(Stored data)
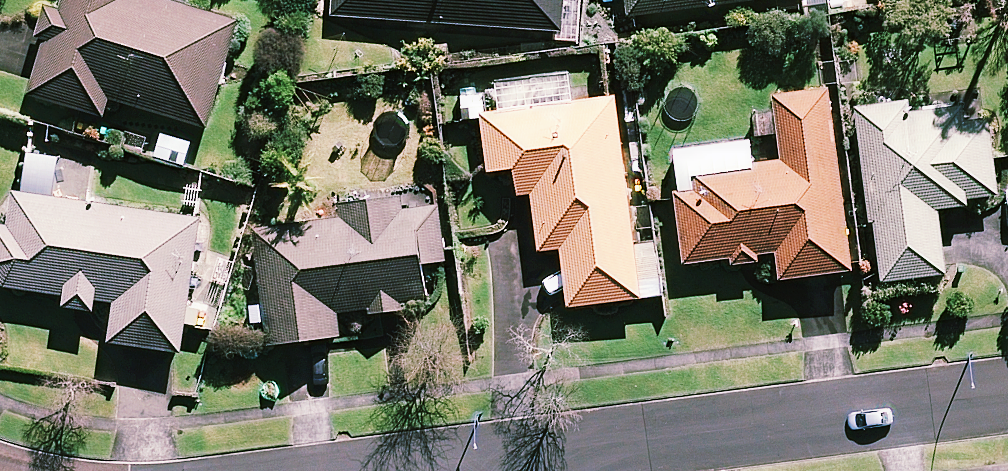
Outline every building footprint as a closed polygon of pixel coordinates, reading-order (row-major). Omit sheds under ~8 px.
[(33,92),(107,115),(113,96),(210,126),(242,22),(170,0),(61,0),(33,92)] [(336,14),(562,30),(565,0),(337,0),(336,14)] [(626,14),(735,0),(625,0),(626,14)] [(690,262),(730,257),(731,266),(763,262),(761,253),(780,251),(783,278),(855,268),(832,87),(776,94),(784,158),(755,161),(753,141),(676,150),(690,262)] [(639,261),(619,96),(484,113),(491,169),(519,166),(522,194),(536,193),(542,247),(565,244),(572,305),(643,296),(639,261)] [(1000,197),(990,102),(911,111),(910,103),(859,108),(872,218),(879,217),(886,279),(949,272),(941,203),(1000,197)] [(452,258),(444,187),(343,198),(345,217),(258,226),(271,342),(343,334),(341,315),(429,305),(424,261),(452,258)] [(67,293),(65,307),(97,311),(98,297),(119,299),(114,340),(186,349),(189,323),(207,325),(210,304),(193,302),(204,217),(17,193),(13,225),(0,224),(0,284),(67,293)]
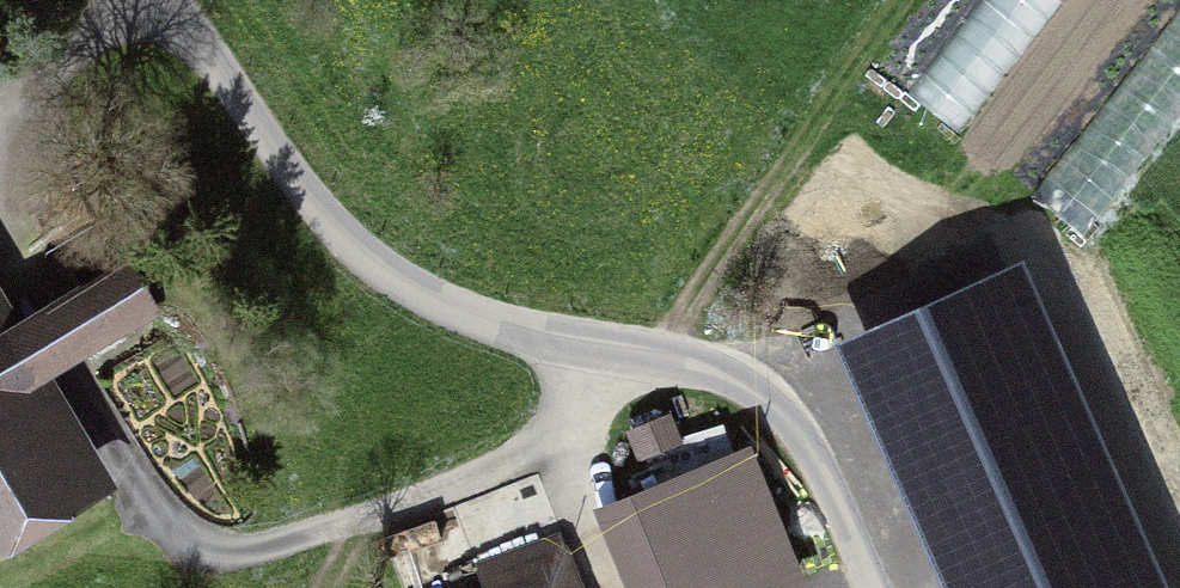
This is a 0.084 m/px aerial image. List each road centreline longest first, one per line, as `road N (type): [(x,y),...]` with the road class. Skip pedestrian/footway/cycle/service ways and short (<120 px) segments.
road 1 (track): [(879,587),(816,461),(766,397),(690,362),(529,331),(460,309),(374,264),(290,174),(172,0)]
road 2 (track): [(638,354),(577,416),(438,494),(301,536),(218,548),(166,522),(134,480),(0,252)]
road 3 (track): [(638,354),(674,318),(918,0)]
road 4 (track): [(0,108),(152,0)]
road 5 (track): [(606,587),(547,436)]

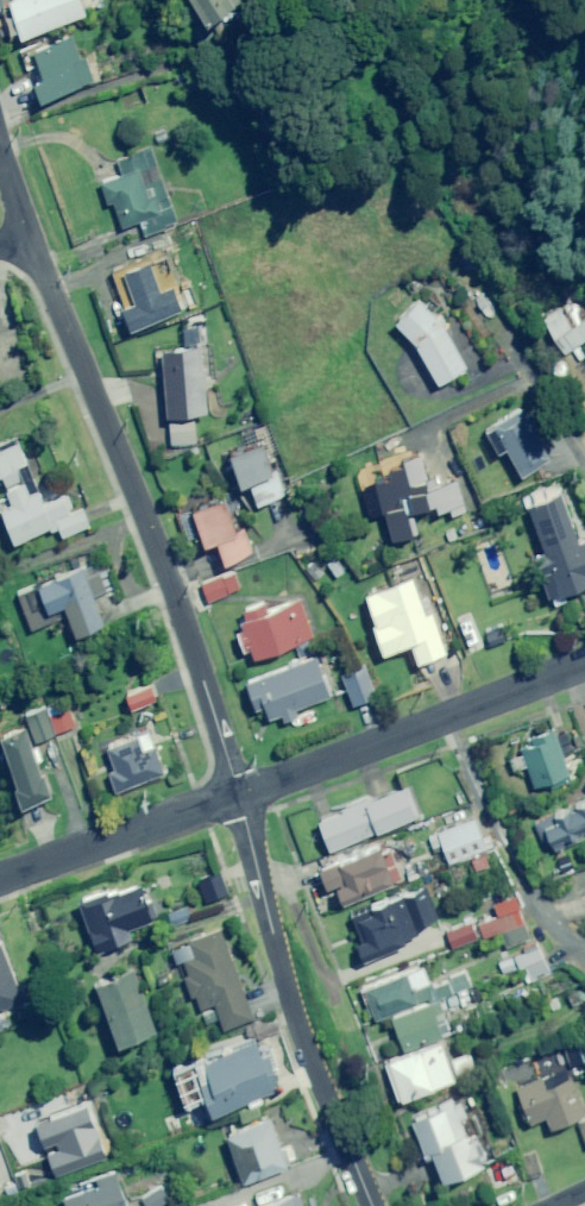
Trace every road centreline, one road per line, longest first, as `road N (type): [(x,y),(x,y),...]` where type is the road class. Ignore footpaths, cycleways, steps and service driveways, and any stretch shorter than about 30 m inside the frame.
road 1 (residential): [(30,235),(179,608),(240,795)]
road 2 (residential): [(240,795),(296,1024),(373,1205)]
road 3 (residential): [(240,795),(584,662)]
road 4 (residential): [(0,881),(240,795)]

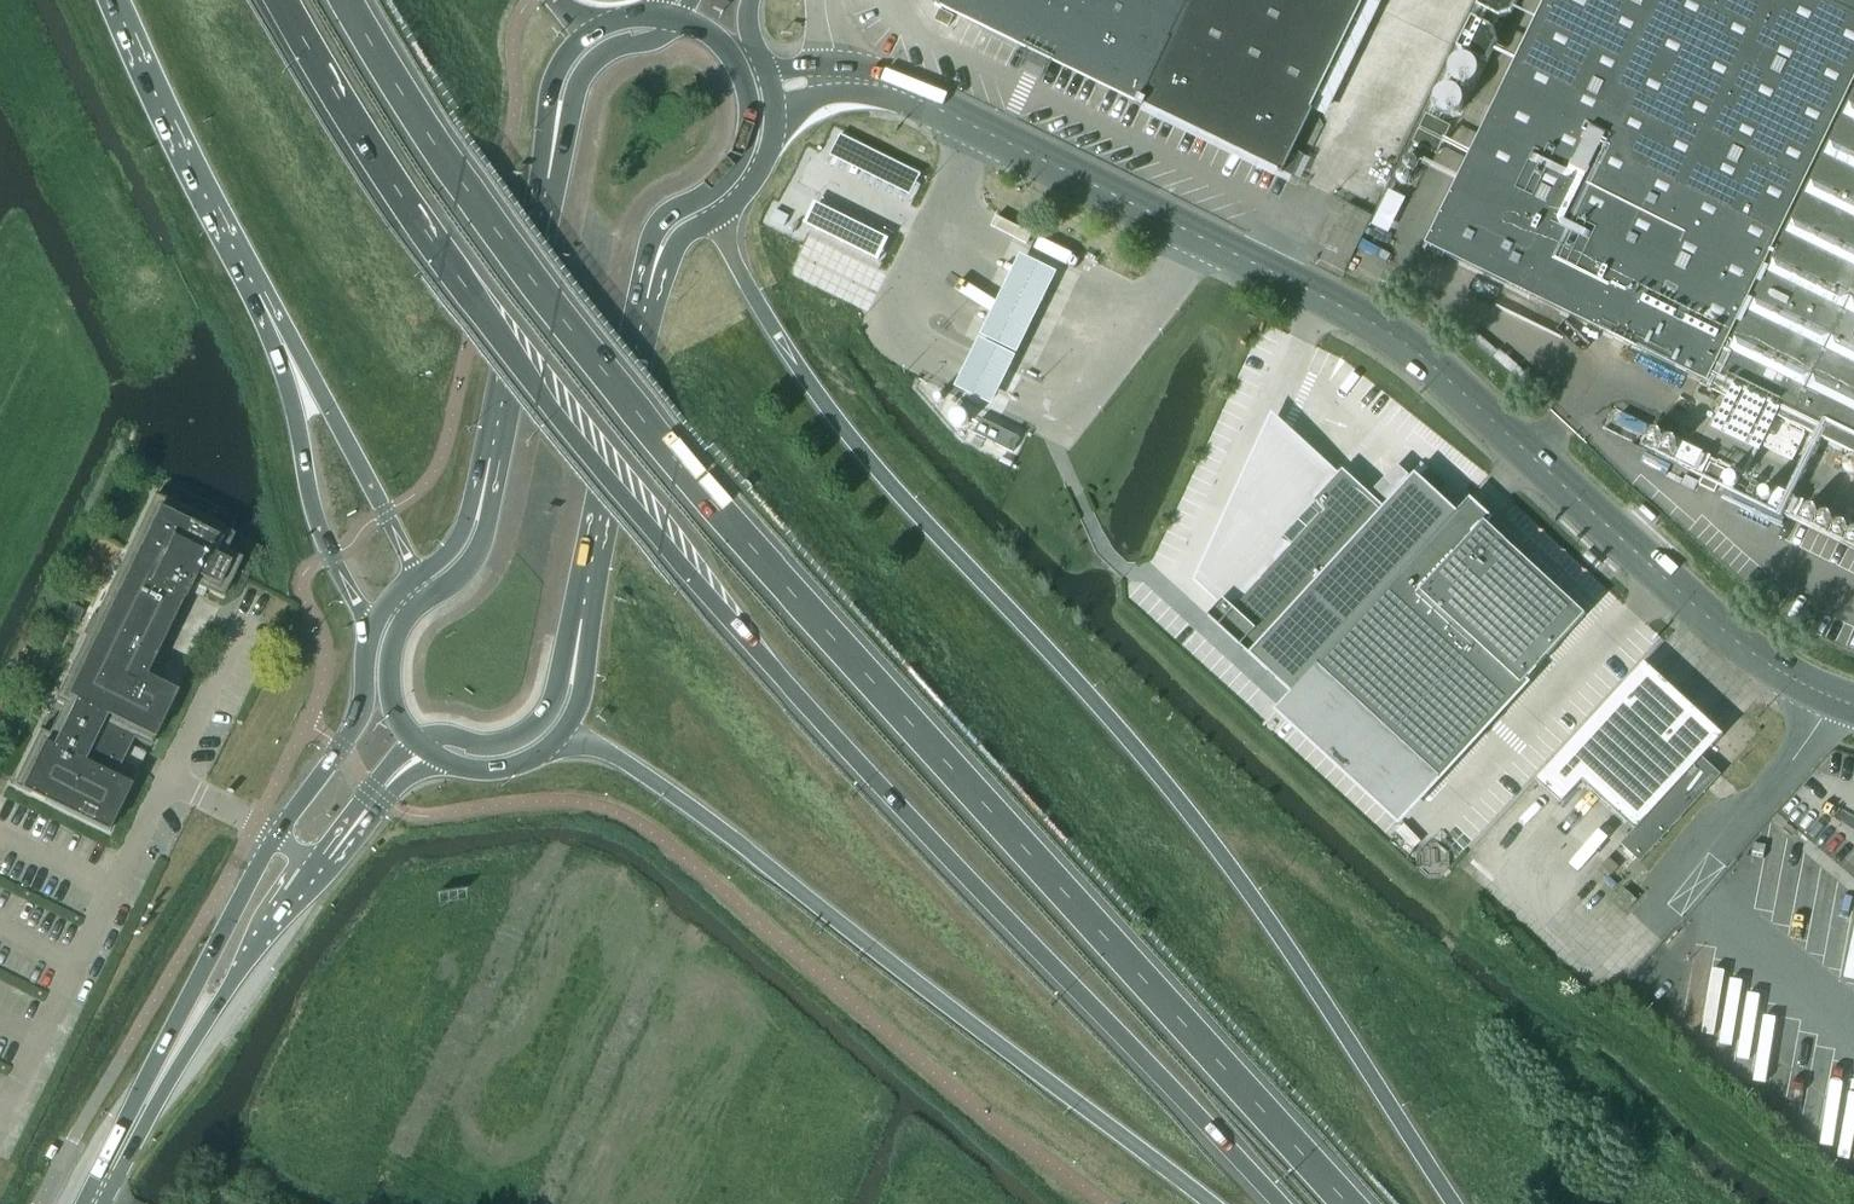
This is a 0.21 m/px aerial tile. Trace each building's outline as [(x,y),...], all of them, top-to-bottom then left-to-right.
[(1060,65),(1139,104),(1295,180),(1306,159),(1293,153),(1358,20),(1361,13),(1367,0),(944,0),(941,7),(1021,46),(1060,65)] [(1426,246),(1853,455),(1853,0),(1546,0),(1426,246)] [(1477,8),(1499,18),(1511,14),(1518,0),(1481,0),(1477,8)] [(1457,49),(1487,64),(1498,41),(1493,29),(1472,19),(1457,49)] [(1450,127),(1426,116),(1420,128),(1444,140),(1450,127)] [(1442,143),(1419,131),(1413,143),(1437,154),(1442,143)] [(776,211),(771,221),(784,227),(789,217),(776,211)] [(1056,276),(1017,257),(954,391),(992,408),(1056,276)] [(1274,420),(1199,580),(1222,601),(1209,615),(1208,616),(1250,655),(1252,653),(1385,508),(1384,508),(1343,470),(1336,478),(1274,420)] [(979,421),(972,436),(1011,456),(1019,440),(979,421)] [(1252,653),(1250,655),(1292,694),(1279,708),(1400,819),(1402,817),(1439,777),(1587,616),(1488,525),(1485,522),(1478,531),(1458,513),(1416,473),(1411,478),(1390,502),(1384,508),(1385,508),(1252,653)] [(153,496),(81,643),(52,701),(62,706),(49,734),(39,729),(11,787),(108,835),(136,777),(119,768),(122,762),(134,768),(141,752),(130,747),(133,740),(150,749),(178,691),(147,675),(192,584),(222,598),(241,559),(226,551),(234,535),(228,532),(153,496)] [(1644,859),(1721,775),(1703,758),(1724,735),(1670,686),(1645,663),(1554,762),(1537,780),(1562,803),(1583,781),(1630,825),(1635,829),(1621,844),(1641,862),(1644,859)] [(1629,909),(1637,900),(1625,889),(1617,898),(1629,909)]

→ **EXERCISE**: Print every line above once more, exactly. Omit the pictures.

→ **RESPONSE TO THIS EXERCISE**:
Outline every building footprint as a closed polygon of pixel coordinates, reading-order (row-major). Omit sheds under ~8 px.
[(33,92),(107,115),(113,96),(210,126),(242,22),(170,0),(61,0),(33,92)] [(336,14),(562,30),(565,0),(337,0),(336,14)] [(626,14),(735,0),(625,0),(626,14)] [(690,262),(730,257),(731,266),(763,262),(761,253),(780,251),(783,278),(855,268),(832,87),(776,94),(784,158),(755,161),(753,141),(676,150),(690,262)] [(639,261),(619,96),(484,113),(491,169),(519,166),(522,194),(536,193),(542,247),(565,244),(572,305),(643,296),(639,261)] [(1000,197),(990,102),(911,111),(910,103),(859,108),(872,218),(879,217),(886,279),(949,272),(941,203),(1000,197)] [(452,258),(444,187),(343,198),(345,217),(258,226),(271,342),(343,334),(341,315),(429,305),(424,261),(452,258)] [(67,293),(65,307),(97,311),(98,297),(119,299),(114,340),(186,349),(189,323),(207,325),(210,304),(193,302),(204,217),(17,193),(13,225),(0,224),(0,284),(67,293)]
This is a 0.084 m/px aerial image. List each road centreline longest first, one per line, as `road N (type): [(x,y),...]` with the road class. Skip pedestrian/footway/cycle/service ways and short (<120 px) segments.
road 1 (track): [(879,587),(816,461),(766,397),(690,362),(529,331),(460,309),(374,264),(290,174),(172,0)]
road 2 (track): [(638,354),(577,416),(438,494),(301,536),(218,548),(166,522),(134,480),(0,252)]
road 3 (track): [(638,354),(674,318),(918,0)]
road 4 (track): [(0,108),(152,0)]
road 5 (track): [(606,587),(547,436)]

Trace every road centreline, one road per line, longest first, as `road N (type): [(x,y),(x,y),...]` where type is the road class. Ignore footpaths, cycleways, steps and service driveways, and any stretch shorter than about 30 m inside the frame.
road 1 (residential): [(30,235),(179,608),(240,795)]
road 2 (residential): [(240,795),(296,1024),(373,1205)]
road 3 (residential): [(240,795),(584,662)]
road 4 (residential): [(0,881),(240,795)]

This is a 0.21 m/px aerial tile. Trace each building's outline as [(x,y),...], all of them, top-to-bottom then left-to-right.
[(1060,65),(1139,104),(1295,180),(1306,159),(1293,153),(1358,20),(1361,13),(1367,0),(944,0),(941,7),(1021,46),(1060,65)] [(1426,246),(1853,455),(1853,0),(1546,0),(1426,246)] [(1477,8),(1499,18),(1511,14),(1518,0),(1481,0),(1477,8)] [(1457,49),(1487,64),(1498,41),(1493,29),(1472,19),(1457,49)] [(1450,127),(1426,116),(1420,128),(1444,140),(1450,127)] [(1442,143),(1419,131),(1413,143),(1437,154),(1442,143)] [(776,211),(771,221),(784,227),(789,217),(776,211)] [(1056,276),(1017,257),(954,391),(992,408),(1056,276)] [(1274,420),(1199,580),(1222,601),(1209,615),(1208,616),(1250,655),(1252,653),(1385,508),(1384,508),(1343,470),(1336,478),(1274,420)] [(979,421),(972,436),(1011,456),(1019,440),(979,421)] [(1252,653),(1250,655),(1292,694),(1279,708),(1400,819),(1402,817),(1439,777),(1587,616),(1488,525),(1485,522),(1478,531),(1458,513),(1416,473),(1411,478),(1390,502),(1384,508),(1385,508),(1252,653)] [(153,496),(81,643),(52,701),(62,706),(49,734),(39,729),(11,787),(108,835),(136,777),(119,768),(122,762),(134,768),(141,752),(130,747),(133,740),(150,749),(178,691),(147,675),(192,584),(222,598),(241,559),(226,551),(234,535),(228,532),(153,496)] [(1644,859),(1721,775),(1703,758),(1724,735),(1670,686),(1645,663),(1554,762),(1537,780),(1562,803),(1583,781),(1630,825),(1635,829),(1621,844),(1641,862),(1644,859)] [(1629,909),(1637,900),(1625,889),(1617,898),(1629,909)]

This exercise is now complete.